## PROBLEM TO SOLVE
Go to the line containing "purple donut: 1 -> 2" and return it and each line after it exactly, through the end of the data below, and nothing more.

## Object change listings
▽
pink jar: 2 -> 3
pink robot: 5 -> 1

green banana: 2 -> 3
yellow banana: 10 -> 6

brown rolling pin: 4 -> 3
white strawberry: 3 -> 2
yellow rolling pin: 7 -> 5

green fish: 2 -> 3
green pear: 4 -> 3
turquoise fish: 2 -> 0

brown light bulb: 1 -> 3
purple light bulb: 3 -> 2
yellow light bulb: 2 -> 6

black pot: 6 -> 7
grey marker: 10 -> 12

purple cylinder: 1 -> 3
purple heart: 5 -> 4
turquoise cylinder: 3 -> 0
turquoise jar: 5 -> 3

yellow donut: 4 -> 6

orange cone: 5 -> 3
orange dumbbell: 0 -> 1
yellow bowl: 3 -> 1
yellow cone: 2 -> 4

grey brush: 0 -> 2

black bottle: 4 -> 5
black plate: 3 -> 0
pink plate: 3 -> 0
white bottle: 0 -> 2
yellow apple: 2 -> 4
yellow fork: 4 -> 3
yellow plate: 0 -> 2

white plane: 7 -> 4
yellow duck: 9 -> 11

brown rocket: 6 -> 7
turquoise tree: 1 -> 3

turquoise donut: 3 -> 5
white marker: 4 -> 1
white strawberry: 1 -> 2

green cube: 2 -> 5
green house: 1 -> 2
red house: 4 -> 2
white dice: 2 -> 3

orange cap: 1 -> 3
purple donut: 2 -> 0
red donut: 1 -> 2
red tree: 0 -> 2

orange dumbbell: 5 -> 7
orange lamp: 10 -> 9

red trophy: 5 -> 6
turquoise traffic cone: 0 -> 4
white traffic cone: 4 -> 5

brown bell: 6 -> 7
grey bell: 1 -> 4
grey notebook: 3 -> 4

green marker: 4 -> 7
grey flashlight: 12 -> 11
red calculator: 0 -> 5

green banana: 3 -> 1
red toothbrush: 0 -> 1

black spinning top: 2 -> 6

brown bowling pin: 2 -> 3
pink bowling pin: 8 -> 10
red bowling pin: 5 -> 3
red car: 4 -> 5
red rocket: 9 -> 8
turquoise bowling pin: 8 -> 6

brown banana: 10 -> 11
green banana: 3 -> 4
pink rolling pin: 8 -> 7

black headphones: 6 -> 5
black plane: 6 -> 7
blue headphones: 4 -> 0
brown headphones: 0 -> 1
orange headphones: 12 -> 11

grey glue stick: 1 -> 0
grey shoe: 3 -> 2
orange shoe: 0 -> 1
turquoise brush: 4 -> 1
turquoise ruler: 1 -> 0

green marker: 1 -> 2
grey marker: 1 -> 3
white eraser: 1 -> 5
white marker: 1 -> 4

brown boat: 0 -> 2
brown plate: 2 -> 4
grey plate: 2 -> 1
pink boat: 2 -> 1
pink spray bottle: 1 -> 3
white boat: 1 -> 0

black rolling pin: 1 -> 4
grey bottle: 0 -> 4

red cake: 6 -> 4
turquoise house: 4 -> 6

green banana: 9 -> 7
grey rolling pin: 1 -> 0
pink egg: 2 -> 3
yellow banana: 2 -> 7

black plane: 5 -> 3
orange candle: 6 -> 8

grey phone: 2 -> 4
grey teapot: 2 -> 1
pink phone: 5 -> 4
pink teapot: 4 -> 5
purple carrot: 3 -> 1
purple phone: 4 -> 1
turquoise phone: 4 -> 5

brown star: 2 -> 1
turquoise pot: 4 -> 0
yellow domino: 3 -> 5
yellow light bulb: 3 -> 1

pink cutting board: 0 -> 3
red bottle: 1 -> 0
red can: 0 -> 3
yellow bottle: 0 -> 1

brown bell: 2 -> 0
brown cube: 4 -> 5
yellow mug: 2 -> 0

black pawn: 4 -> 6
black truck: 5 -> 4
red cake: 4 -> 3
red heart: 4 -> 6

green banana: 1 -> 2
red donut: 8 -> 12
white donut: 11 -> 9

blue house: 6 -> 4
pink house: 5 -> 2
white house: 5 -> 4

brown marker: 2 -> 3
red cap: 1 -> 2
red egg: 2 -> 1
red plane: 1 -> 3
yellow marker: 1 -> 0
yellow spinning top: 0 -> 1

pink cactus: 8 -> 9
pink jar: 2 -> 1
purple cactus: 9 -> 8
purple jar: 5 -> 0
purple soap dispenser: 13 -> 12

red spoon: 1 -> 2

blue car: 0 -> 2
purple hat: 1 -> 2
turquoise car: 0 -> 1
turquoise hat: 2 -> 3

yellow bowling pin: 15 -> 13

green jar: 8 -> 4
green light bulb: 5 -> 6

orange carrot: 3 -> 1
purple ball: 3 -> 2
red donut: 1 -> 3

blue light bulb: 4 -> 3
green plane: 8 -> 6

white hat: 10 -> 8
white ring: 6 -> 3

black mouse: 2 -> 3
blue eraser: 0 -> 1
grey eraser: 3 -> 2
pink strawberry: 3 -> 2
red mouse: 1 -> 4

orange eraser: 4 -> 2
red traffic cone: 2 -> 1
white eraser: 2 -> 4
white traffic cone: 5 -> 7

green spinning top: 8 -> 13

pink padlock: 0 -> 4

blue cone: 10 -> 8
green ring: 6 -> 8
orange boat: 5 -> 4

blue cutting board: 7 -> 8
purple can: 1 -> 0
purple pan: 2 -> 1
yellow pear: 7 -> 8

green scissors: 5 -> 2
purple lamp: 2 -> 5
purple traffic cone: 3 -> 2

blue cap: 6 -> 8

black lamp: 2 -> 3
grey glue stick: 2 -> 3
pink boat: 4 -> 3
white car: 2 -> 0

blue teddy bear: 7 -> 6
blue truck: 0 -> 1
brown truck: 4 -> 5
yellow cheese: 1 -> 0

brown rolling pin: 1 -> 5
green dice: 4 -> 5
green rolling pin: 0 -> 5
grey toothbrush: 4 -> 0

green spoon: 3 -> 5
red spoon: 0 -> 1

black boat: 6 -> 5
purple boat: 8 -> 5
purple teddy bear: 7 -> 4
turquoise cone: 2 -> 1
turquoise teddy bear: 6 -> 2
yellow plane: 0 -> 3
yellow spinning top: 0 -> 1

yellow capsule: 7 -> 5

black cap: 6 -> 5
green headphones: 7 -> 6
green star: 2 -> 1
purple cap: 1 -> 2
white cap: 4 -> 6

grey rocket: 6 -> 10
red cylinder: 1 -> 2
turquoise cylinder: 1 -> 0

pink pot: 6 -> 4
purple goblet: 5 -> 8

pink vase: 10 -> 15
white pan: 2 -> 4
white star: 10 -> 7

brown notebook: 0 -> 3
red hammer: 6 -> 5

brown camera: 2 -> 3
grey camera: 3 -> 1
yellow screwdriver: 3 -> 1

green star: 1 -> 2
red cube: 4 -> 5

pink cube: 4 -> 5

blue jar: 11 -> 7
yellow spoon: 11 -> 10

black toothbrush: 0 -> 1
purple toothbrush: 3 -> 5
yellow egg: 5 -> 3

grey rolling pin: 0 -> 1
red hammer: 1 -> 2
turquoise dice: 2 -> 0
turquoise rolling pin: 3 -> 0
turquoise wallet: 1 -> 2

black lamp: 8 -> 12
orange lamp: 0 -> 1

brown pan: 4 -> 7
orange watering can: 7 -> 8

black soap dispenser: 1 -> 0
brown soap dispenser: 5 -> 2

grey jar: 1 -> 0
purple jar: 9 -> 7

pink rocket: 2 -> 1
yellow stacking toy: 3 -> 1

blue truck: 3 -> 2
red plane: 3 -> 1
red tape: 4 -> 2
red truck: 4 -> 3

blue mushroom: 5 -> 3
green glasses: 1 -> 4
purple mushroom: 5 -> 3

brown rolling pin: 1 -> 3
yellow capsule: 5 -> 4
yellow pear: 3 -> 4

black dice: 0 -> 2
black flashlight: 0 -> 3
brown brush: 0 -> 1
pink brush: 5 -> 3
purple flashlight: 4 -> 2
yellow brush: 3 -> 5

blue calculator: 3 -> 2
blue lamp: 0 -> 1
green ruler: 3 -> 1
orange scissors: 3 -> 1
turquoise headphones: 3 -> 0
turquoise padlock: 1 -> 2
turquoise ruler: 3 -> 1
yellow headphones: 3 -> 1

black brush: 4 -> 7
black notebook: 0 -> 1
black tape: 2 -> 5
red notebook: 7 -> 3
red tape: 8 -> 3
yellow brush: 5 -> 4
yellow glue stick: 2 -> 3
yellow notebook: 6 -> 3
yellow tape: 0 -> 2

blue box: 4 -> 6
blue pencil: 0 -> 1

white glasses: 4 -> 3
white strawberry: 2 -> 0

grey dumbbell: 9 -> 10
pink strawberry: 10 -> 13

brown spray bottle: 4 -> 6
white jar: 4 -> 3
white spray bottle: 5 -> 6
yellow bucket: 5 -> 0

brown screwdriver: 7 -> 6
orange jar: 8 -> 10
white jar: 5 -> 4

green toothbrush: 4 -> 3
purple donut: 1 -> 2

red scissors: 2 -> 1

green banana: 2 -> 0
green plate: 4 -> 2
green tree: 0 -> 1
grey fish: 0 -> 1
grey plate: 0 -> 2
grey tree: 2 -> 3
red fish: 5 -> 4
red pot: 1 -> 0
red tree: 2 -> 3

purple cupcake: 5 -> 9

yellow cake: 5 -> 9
△
## ANSWER FOR THE TASK
purple donut: 1 -> 2

red scissors: 2 -> 1

green banana: 2 -> 0
green plate: 4 -> 2
green tree: 0 -> 1
grey fish: 0 -> 1
grey plate: 0 -> 2
grey tree: 2 -> 3
red fish: 5 -> 4
red pot: 1 -> 0
red tree: 2 -> 3

purple cupcake: 5 -> 9

yellow cake: 5 -> 9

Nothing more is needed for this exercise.